• [WORK INSTRUCTION]: After locating "SW201: switch (N19, VCC) -> button (N19, VCC)" in the listing below, copy that line and each one after it exactly, ending with the line that has "U210 pin E: N29 -> N7".

• [MATERIAL FOR THIS EXERCISE]:
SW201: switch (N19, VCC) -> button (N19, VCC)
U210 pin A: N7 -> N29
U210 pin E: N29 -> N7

* * *

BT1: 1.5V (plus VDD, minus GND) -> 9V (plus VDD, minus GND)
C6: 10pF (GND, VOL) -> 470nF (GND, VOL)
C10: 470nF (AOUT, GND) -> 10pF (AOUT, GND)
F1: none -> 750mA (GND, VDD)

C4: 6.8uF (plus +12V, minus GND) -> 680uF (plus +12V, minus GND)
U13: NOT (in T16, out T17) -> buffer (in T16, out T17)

...

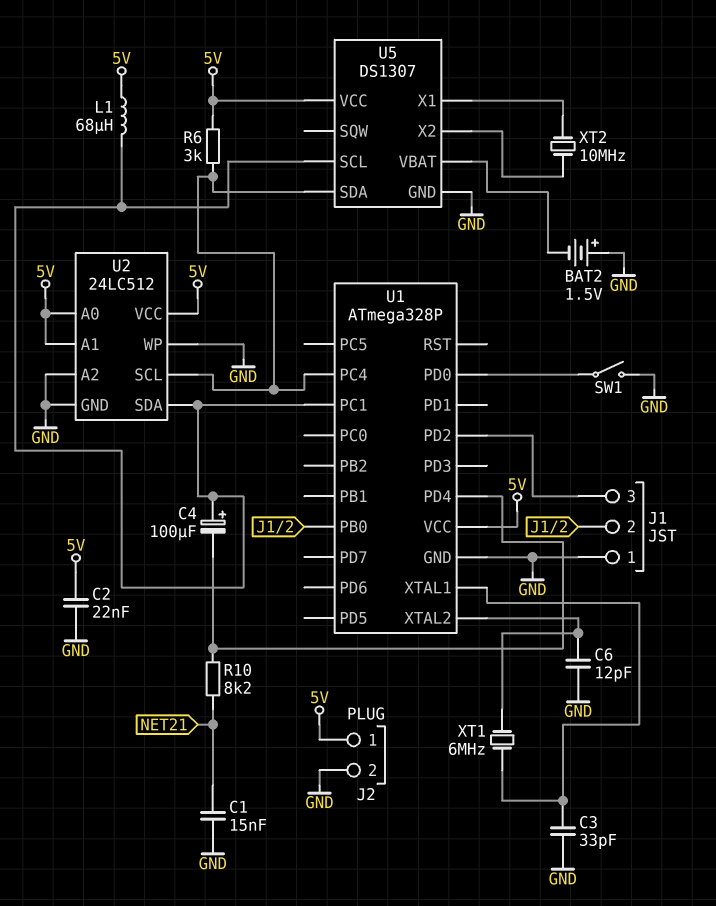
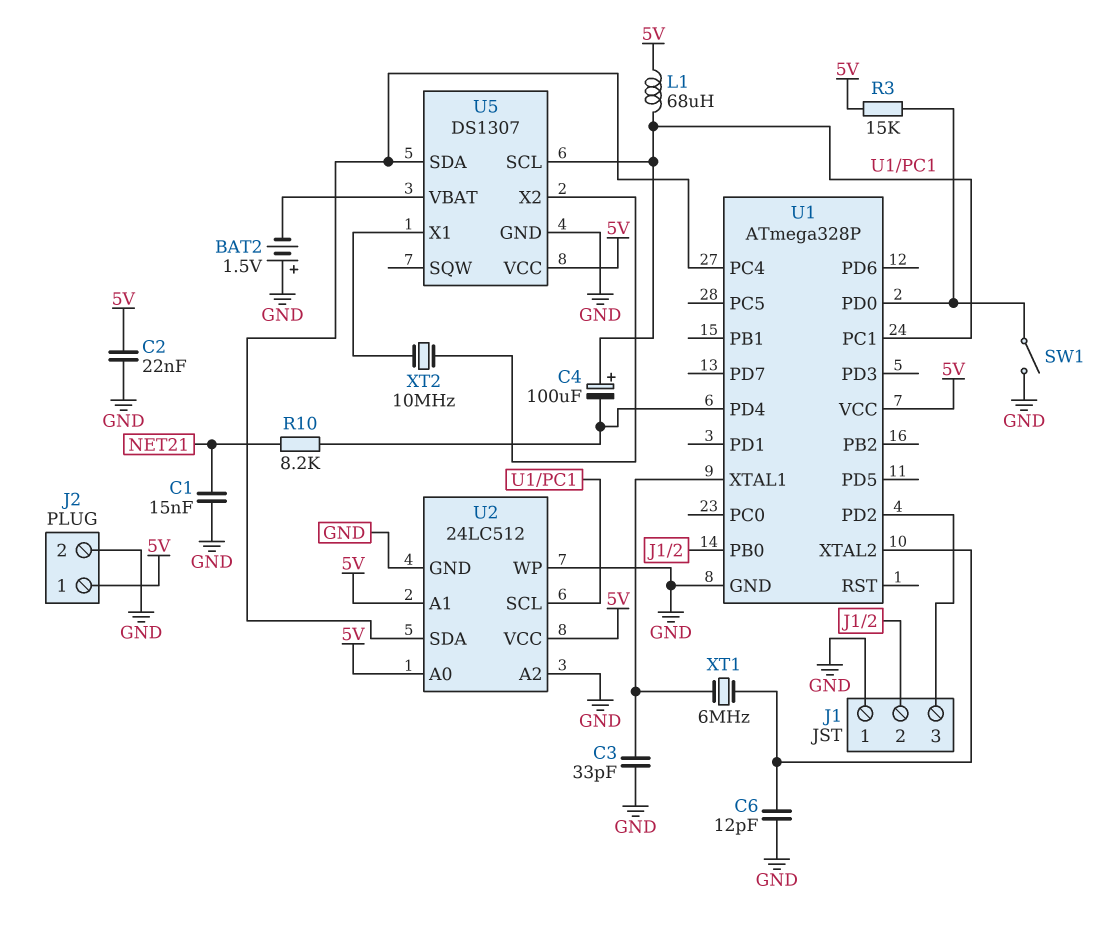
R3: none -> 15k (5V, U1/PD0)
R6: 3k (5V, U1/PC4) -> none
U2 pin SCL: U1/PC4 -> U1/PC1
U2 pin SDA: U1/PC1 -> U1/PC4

• [SOLUTION BELOW]:
SW201: switch (N19, VCC) -> button (N19, VCC)
U210 pin A: N7 -> N29
U210 pin E: N29 -> N7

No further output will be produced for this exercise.